### DIRECTIONS
Look in the material below for the line with "cyan semicircle at" and the line with "purple ellipse at (286, 680): moved 7 px up", then set down exactly those two lines and all lines between, nothing more.
::: DATA FOR PROCESSING :::
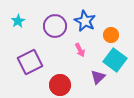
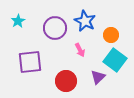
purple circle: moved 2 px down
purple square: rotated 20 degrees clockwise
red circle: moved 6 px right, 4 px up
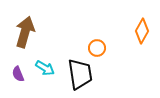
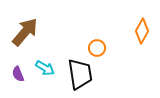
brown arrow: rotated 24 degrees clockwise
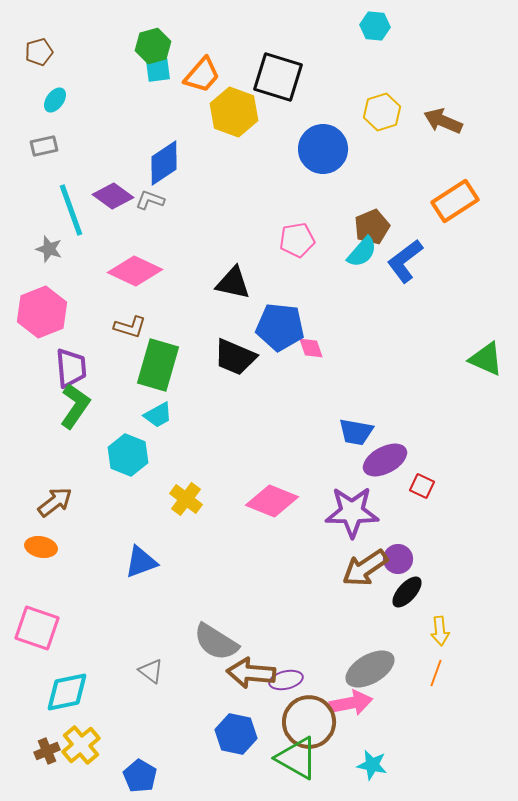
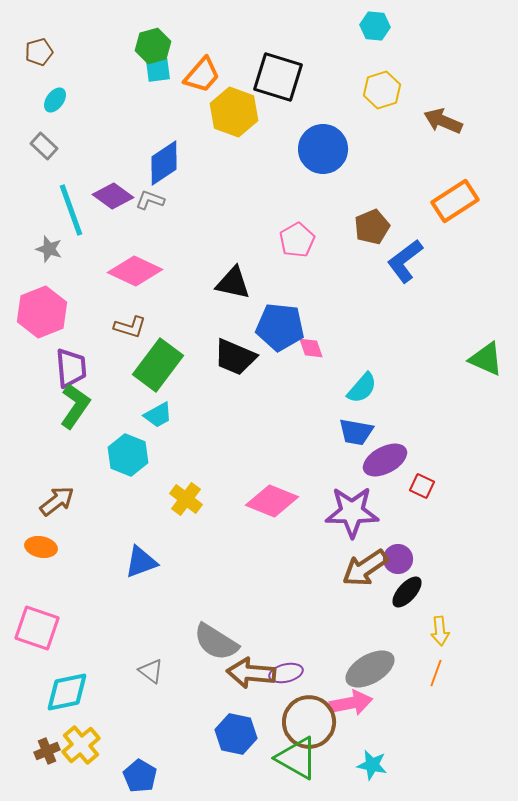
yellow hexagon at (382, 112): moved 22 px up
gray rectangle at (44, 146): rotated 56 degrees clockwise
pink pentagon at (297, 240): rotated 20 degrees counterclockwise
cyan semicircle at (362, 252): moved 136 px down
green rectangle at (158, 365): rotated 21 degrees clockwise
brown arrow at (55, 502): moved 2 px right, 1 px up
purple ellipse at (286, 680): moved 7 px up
:::
::: DATA FOR PROCESSING :::
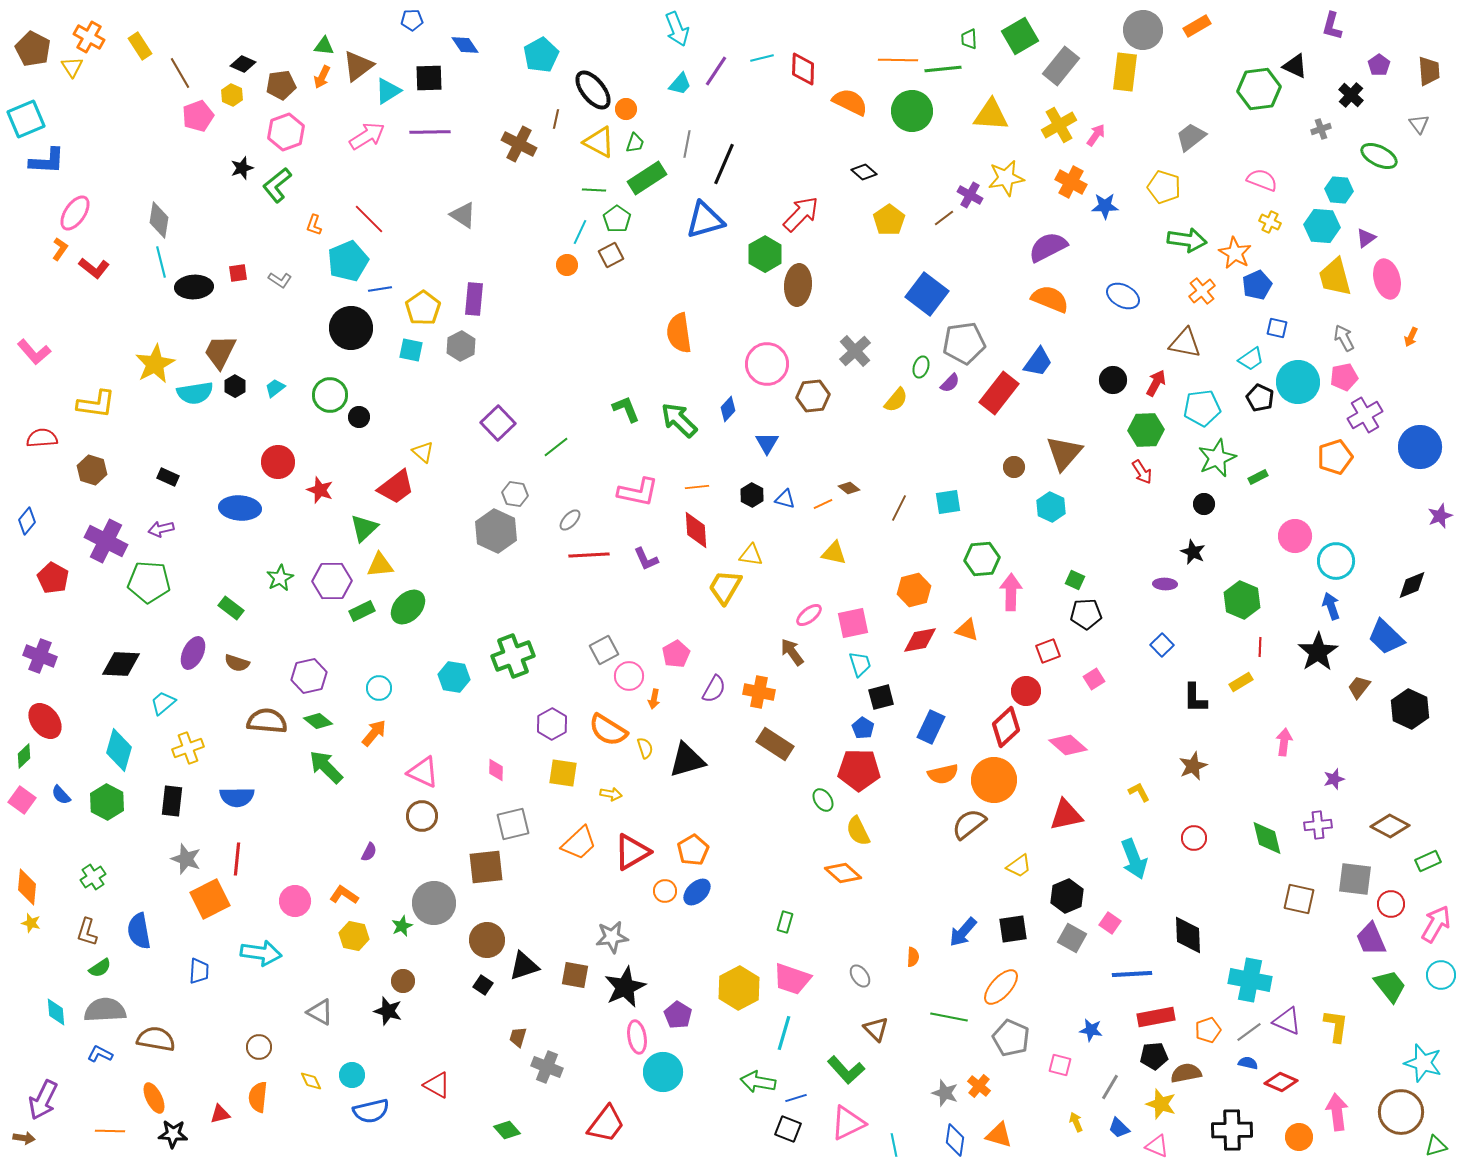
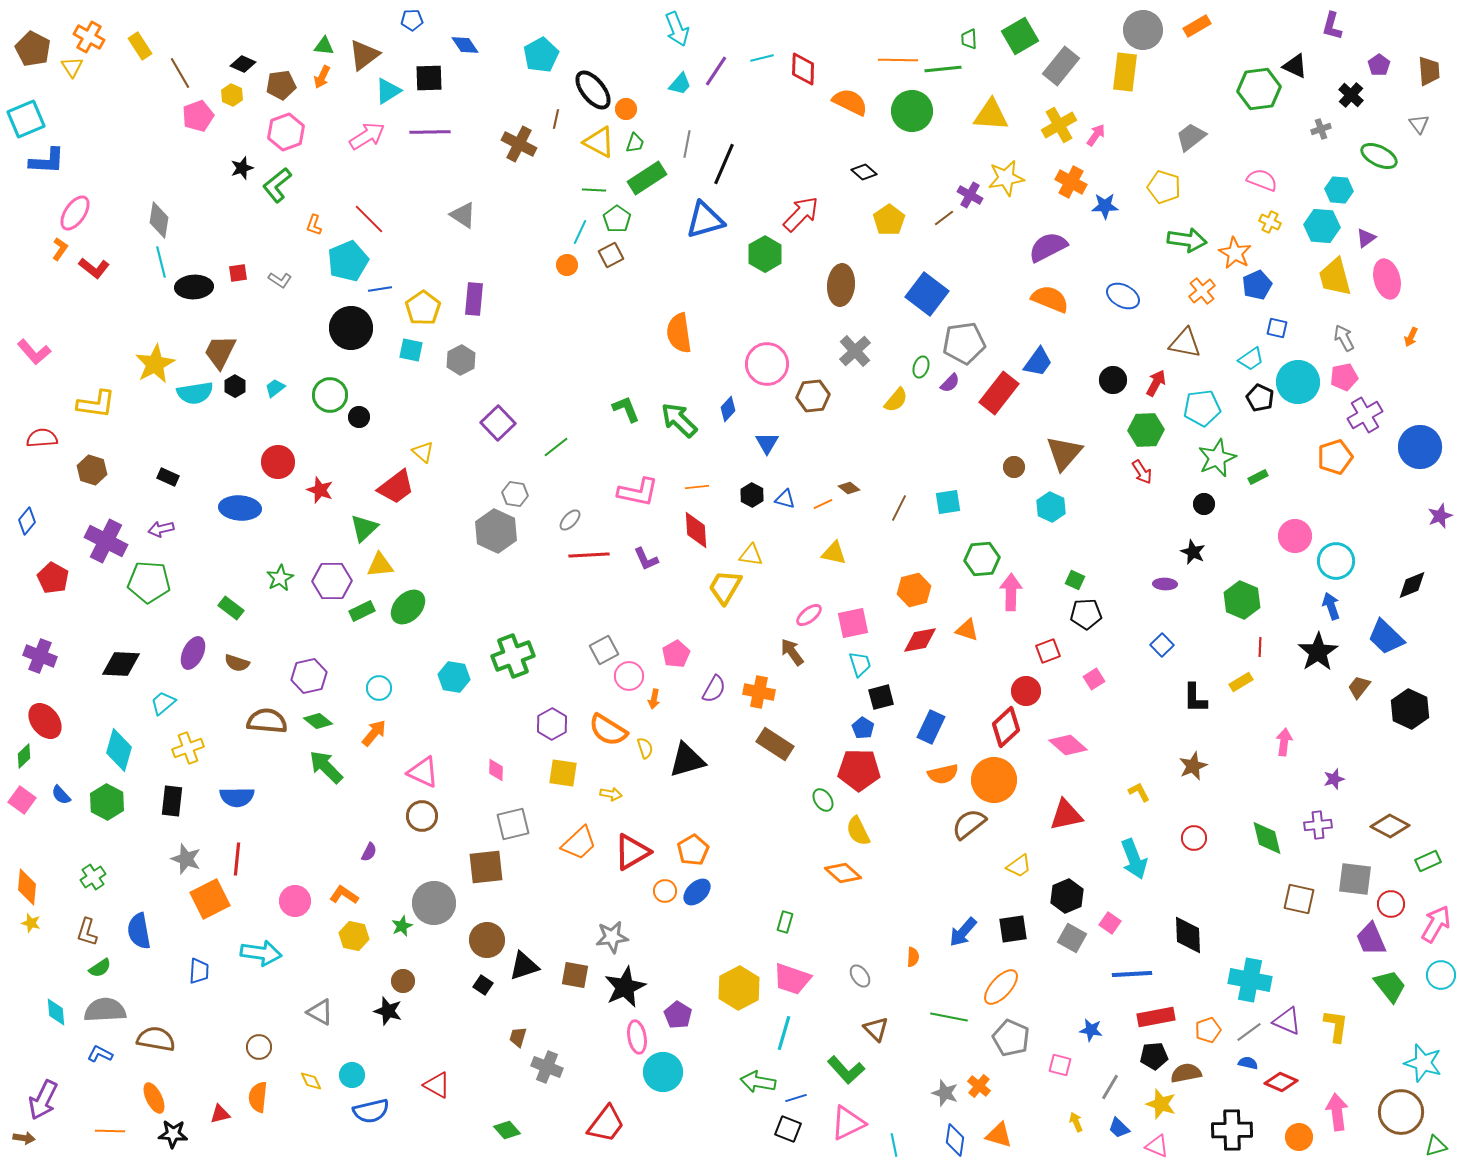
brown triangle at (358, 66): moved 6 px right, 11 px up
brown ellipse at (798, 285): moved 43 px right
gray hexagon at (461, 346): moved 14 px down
:::
### PROBLEM SOLUTION
cyan semicircle at (362, 252): moved 136 px down
green rectangle at (158, 365): rotated 21 degrees clockwise
brown arrow at (55, 502): moved 2 px right, 1 px up
purple ellipse at (286, 680): moved 7 px up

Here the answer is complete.